-- WORK TASK --
All of the records must come back exactly. Please repeat them in full.
DATA FOR PROCESSING below:
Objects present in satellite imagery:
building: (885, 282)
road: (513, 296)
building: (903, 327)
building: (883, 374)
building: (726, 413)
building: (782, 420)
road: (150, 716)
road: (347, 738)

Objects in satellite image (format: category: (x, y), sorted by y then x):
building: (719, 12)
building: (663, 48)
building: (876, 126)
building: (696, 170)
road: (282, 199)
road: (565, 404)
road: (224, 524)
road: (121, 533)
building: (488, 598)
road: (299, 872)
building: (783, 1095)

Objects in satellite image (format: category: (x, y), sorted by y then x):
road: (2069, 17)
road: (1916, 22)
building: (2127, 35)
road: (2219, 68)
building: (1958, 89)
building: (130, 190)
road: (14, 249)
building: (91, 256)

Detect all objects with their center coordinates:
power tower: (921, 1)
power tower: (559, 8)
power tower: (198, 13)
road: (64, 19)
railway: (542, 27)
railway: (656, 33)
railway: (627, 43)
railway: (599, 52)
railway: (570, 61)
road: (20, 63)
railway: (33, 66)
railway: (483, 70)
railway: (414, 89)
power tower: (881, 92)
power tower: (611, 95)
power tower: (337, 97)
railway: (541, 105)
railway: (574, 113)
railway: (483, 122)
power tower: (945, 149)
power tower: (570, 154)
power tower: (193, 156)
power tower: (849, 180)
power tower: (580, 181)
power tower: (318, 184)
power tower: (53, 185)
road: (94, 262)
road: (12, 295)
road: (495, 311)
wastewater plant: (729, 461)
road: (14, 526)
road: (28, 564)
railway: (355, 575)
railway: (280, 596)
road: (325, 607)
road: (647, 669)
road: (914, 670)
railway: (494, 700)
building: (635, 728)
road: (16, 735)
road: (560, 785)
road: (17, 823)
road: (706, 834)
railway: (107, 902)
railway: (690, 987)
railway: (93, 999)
End of DATA FOR PROCESSING.
-- ANSWER --
Objects present in satellite imagery:
building: (885, 282)
road: (513, 296)
building: (903, 327)
building: (883, 374)
building: (726, 413)
building: (782, 420)
road: (150, 716)
road: (347, 738)

Objects in satellite image (format: category: (x, y), sorted by y then x):
building: (719, 12)
building: (663, 48)
building: (876, 126)
building: (696, 170)
road: (282, 199)
road: (565, 404)
road: (224, 524)
road: (121, 533)
building: (488, 598)
road: (299, 872)
building: (783, 1095)

Objects in satellite image (format: category: (x, y), sorted by y then x):
road: (2069, 17)
road: (1916, 22)
building: (2127, 35)
road: (2219, 68)
building: (1958, 89)
building: (130, 190)
road: (14, 249)
building: (91, 256)

Detect all objects with their center coordinates:
power tower: (921, 1)
power tower: (559, 8)
power tower: (198, 13)
road: (64, 19)
railway: (542, 27)
railway: (656, 33)
railway: (627, 43)
railway: (599, 52)
railway: (570, 61)
road: (20, 63)
railway: (33, 66)
railway: (483, 70)
railway: (414, 89)
power tower: (881, 92)
power tower: (611, 95)
power tower: (337, 97)
railway: (541, 105)
railway: (574, 113)
railway: (483, 122)
power tower: (945, 149)
power tower: (570, 154)
power tower: (193, 156)
power tower: (849, 180)
power tower: (580, 181)
power tower: (318, 184)
power tower: (53, 185)
road: (94, 262)
road: (12, 295)
road: (495, 311)
wastewater plant: (729, 461)
road: (14, 526)
road: (28, 564)
railway: (355, 575)
railway: (280, 596)
road: (325, 607)
road: (647, 669)
road: (914, 670)
railway: (494, 700)
building: (635, 728)
road: (16, 735)
road: (560, 785)
road: (17, 823)
road: (706, 834)
railway: (107, 902)
railway: (690, 987)
railway: (93, 999)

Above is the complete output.